[Start of section]

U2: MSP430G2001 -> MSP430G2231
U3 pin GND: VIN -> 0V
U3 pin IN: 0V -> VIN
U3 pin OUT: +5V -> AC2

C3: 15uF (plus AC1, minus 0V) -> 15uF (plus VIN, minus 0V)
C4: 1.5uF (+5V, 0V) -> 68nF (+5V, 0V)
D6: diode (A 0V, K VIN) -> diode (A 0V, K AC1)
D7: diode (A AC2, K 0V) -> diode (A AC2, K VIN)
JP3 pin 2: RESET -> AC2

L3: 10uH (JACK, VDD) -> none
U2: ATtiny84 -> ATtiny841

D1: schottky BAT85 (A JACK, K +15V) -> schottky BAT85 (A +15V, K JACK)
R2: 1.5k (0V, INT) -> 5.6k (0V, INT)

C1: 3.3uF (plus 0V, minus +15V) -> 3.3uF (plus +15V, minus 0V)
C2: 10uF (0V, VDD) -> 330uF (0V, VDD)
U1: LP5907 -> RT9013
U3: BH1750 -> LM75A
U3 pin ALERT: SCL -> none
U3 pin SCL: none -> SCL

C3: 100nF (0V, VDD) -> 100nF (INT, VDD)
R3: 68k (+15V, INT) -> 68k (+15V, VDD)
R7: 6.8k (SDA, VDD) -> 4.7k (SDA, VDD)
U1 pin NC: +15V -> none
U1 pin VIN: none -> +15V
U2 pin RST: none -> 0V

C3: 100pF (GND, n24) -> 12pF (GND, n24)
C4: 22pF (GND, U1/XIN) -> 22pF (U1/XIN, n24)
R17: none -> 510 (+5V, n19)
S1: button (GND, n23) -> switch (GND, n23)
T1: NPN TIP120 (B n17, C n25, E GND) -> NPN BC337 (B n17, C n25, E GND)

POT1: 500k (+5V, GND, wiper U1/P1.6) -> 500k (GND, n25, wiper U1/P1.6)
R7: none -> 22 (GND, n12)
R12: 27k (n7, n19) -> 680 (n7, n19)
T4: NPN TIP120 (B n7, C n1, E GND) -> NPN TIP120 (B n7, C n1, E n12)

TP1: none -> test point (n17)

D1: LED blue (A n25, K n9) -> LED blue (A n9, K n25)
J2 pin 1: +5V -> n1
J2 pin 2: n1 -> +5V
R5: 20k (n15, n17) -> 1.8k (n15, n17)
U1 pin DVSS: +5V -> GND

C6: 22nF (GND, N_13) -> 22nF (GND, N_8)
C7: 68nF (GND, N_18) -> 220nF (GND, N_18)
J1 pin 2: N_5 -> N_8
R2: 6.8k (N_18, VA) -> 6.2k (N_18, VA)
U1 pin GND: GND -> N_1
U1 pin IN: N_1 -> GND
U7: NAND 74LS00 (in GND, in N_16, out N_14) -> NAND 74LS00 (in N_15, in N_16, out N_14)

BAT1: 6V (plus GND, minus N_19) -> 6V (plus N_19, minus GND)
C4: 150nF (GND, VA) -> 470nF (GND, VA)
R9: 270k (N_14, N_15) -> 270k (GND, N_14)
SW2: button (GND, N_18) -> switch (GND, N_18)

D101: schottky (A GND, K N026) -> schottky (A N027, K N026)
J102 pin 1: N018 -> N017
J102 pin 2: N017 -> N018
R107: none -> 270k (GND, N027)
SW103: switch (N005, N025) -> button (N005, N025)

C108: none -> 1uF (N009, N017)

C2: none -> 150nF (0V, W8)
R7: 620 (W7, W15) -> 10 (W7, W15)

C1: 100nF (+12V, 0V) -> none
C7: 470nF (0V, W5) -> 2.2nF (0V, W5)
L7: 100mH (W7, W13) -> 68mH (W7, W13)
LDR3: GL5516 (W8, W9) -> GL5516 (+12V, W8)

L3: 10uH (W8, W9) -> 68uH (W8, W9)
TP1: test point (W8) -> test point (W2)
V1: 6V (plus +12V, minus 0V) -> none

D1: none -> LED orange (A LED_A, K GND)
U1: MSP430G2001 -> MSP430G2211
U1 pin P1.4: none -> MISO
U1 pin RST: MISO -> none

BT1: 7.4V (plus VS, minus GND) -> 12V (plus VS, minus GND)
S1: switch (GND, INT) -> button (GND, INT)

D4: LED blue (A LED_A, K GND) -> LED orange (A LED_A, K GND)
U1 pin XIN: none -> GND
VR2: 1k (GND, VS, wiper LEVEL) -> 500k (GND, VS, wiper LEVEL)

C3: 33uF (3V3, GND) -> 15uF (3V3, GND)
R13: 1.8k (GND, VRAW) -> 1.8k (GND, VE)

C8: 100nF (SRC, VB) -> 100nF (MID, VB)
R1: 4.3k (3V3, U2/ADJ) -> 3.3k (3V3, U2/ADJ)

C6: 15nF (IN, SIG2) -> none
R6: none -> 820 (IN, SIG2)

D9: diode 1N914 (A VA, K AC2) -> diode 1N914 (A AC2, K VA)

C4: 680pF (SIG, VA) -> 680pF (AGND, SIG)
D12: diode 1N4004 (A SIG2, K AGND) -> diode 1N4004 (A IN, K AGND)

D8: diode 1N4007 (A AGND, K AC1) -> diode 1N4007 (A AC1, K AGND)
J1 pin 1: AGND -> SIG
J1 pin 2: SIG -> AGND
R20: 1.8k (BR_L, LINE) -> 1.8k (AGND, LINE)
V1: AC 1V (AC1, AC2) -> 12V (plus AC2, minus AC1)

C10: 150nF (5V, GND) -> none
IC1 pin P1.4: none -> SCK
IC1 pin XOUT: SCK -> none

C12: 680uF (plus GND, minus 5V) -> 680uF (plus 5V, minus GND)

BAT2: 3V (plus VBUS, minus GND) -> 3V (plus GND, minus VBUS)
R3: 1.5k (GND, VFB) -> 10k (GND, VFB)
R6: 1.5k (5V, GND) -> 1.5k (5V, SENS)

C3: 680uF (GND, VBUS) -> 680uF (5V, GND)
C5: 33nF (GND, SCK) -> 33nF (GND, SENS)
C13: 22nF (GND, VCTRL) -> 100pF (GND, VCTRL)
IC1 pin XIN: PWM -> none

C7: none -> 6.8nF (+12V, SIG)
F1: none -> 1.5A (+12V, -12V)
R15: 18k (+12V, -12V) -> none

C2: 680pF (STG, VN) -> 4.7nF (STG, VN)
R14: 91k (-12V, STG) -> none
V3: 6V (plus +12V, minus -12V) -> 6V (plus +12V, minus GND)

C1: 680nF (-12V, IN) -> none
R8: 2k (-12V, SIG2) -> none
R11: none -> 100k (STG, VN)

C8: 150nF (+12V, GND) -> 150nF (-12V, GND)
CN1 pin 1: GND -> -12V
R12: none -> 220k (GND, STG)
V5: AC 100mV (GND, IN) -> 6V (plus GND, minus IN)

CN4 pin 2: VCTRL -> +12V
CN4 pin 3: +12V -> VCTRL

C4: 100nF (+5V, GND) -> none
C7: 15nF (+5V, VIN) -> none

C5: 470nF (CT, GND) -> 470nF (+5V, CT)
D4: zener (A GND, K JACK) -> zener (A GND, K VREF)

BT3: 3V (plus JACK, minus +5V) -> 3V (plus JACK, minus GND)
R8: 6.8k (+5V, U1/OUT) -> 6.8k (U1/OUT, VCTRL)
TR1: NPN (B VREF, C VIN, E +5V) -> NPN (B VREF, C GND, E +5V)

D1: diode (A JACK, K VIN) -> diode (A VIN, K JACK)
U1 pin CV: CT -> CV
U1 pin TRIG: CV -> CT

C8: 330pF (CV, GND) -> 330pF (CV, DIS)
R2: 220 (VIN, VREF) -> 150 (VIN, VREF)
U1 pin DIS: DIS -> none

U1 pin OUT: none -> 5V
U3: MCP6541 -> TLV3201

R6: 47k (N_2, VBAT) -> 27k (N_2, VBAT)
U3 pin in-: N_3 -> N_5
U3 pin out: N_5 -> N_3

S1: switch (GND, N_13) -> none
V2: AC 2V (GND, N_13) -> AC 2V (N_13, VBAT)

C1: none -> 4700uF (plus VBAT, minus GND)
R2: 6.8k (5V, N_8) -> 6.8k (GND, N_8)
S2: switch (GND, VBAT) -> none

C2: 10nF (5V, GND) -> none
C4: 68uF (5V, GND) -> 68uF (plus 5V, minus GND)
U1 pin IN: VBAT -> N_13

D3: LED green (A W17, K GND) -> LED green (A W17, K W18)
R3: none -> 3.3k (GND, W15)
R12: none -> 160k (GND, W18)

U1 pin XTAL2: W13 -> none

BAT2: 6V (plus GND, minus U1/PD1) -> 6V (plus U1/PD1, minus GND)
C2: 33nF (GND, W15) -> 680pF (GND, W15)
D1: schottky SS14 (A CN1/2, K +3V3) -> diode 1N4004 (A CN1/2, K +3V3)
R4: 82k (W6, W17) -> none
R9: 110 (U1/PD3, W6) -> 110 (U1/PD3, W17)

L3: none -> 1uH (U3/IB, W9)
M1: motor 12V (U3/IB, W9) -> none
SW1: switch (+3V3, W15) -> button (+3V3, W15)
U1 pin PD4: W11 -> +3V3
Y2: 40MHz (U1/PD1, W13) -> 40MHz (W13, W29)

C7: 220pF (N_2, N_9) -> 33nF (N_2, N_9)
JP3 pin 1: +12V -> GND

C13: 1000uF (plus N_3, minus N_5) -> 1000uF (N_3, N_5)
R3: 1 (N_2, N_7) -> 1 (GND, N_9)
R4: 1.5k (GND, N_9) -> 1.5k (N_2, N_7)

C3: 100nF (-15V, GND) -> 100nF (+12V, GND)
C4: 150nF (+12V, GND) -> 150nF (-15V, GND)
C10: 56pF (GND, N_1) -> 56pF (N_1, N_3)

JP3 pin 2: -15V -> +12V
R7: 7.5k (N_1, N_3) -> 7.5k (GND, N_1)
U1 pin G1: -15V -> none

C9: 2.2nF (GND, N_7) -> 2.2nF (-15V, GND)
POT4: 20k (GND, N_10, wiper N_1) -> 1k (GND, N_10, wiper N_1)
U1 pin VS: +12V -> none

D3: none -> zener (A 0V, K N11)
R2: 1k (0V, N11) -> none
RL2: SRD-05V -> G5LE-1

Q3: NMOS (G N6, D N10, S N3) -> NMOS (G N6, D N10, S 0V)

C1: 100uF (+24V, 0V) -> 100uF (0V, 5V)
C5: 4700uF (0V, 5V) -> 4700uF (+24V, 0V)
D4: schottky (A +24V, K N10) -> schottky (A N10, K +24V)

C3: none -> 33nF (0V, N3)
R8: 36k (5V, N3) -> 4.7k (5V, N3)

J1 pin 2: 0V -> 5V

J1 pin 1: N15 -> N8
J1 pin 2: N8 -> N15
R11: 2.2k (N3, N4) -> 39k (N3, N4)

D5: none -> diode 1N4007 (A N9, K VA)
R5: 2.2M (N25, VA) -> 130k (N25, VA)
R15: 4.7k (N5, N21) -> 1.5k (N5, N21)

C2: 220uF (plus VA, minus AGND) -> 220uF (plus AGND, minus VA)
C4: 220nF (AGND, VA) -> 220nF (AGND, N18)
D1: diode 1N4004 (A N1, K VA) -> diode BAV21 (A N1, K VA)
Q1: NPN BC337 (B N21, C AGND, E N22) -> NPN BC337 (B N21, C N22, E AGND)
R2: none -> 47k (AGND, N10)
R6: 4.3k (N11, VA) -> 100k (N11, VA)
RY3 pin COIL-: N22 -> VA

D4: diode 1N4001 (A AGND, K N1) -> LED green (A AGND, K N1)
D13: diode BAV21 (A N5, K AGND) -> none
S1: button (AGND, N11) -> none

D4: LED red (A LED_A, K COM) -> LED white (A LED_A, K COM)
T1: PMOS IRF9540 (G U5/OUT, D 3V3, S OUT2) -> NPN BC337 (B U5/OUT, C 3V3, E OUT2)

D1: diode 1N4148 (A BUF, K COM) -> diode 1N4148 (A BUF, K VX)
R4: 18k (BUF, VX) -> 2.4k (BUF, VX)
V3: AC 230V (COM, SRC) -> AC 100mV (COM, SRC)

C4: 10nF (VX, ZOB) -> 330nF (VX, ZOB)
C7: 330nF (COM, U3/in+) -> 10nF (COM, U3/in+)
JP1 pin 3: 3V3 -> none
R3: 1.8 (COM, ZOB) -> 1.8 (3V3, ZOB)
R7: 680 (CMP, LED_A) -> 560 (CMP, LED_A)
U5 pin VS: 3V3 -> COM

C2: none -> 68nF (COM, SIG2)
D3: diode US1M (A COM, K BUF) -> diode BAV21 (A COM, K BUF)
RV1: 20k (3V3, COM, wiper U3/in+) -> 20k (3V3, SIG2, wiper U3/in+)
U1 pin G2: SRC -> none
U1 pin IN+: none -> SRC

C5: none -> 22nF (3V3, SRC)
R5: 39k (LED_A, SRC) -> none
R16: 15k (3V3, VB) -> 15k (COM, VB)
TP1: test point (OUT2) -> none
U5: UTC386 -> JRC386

[End of section]

- _WHAT THIS TASK INVOLVES_
Output, exactly and in full, the lines from the start of the entries above through the line that contains "C2: none -> 150nF (0V, W8)".

- _RESPONSE TO THIS TASK_
U2: MSP430G2001 -> MSP430G2231
U3 pin GND: VIN -> 0V
U3 pin IN: 0V -> VIN
U3 pin OUT: +5V -> AC2

C3: 15uF (plus AC1, minus 0V) -> 15uF (plus VIN, minus 0V)
C4: 1.5uF (+5V, 0V) -> 68nF (+5V, 0V)
D6: diode (A 0V, K VIN) -> diode (A 0V, K AC1)
D7: diode (A AC2, K 0V) -> diode (A AC2, K VIN)
JP3 pin 2: RESET -> AC2

L3: 10uH (JACK, VDD) -> none
U2: ATtiny84 -> ATtiny841

D1: schottky BAT85 (A JACK, K +15V) -> schottky BAT85 (A +15V, K JACK)
R2: 1.5k (0V, INT) -> 5.6k (0V, INT)

C1: 3.3uF (plus 0V, minus +15V) -> 3.3uF (plus +15V, minus 0V)
C2: 10uF (0V, VDD) -> 330uF (0V, VDD)
U1: LP5907 -> RT9013
U3: BH1750 -> LM75A
U3 pin ALERT: SCL -> none
U3 pin SCL: none -> SCL

C3: 100nF (0V, VDD) -> 100nF (INT, VDD)
R3: 68k (+15V, INT) -> 68k (+15V, VDD)
R7: 6.8k (SDA, VDD) -> 4.7k (SDA, VDD)
U1 pin NC: +15V -> none
U1 pin VIN: none -> +15V
U2 pin RST: none -> 0V

C3: 100pF (GND, n24) -> 12pF (GND, n24)
C4: 22pF (GND, U1/XIN) -> 22pF (U1/XIN, n24)
R17: none -> 510 (+5V, n19)
S1: button (GND, n23) -> switch (GND, n23)
T1: NPN TIP120 (B n17, C n25, E GND) -> NPN BC337 (B n17, C n25, E GND)

POT1: 500k (+5V, GND, wiper U1/P1.6) -> 500k (GND, n25, wiper U1/P1.6)
R7: none -> 22 (GND, n12)
R12: 27k (n7, n19) -> 680 (n7, n19)
T4: NPN TIP120 (B n7, C n1, E GND) -> NPN TIP120 (B n7, C n1, E n12)

TP1: none -> test point (n17)

D1: LED blue (A n25, K n9) -> LED blue (A n9, K n25)
J2 pin 1: +5V -> n1
J2 pin 2: n1 -> +5V
R5: 20k (n15, n17) -> 1.8k (n15, n17)
U1 pin DVSS: +5V -> GND

C6: 22nF (GND, N_13) -> 22nF (GND, N_8)
C7: 68nF (GND, N_18) -> 220nF (GND, N_18)
J1 pin 2: N_5 -> N_8
R2: 6.8k (N_18, VA) -> 6.2k (N_18, VA)
U1 pin GND: GND -> N_1
U1 pin IN: N_1 -> GND
U7: NAND 74LS00 (in GND, in N_16, out N_14) -> NAND 74LS00 (in N_15, in N_16, out N_14)

BAT1: 6V (plus GND, minus N_19) -> 6V (plus N_19, minus GND)
C4: 150nF (GND, VA) -> 470nF (GND, VA)
R9: 270k (N_14, N_15) -> 270k (GND, N_14)
SW2: button (GND, N_18) -> switch (GND, N_18)

D101: schottky (A GND, K N026) -> schottky (A N027, K N026)
J102 pin 1: N018 -> N017
J102 pin 2: N017 -> N018
R107: none -> 270k (GND, N027)
SW103: switch (N005, N025) -> button (N005, N025)

C108: none -> 1uF (N009, N017)

C2: none -> 150nF (0V, W8)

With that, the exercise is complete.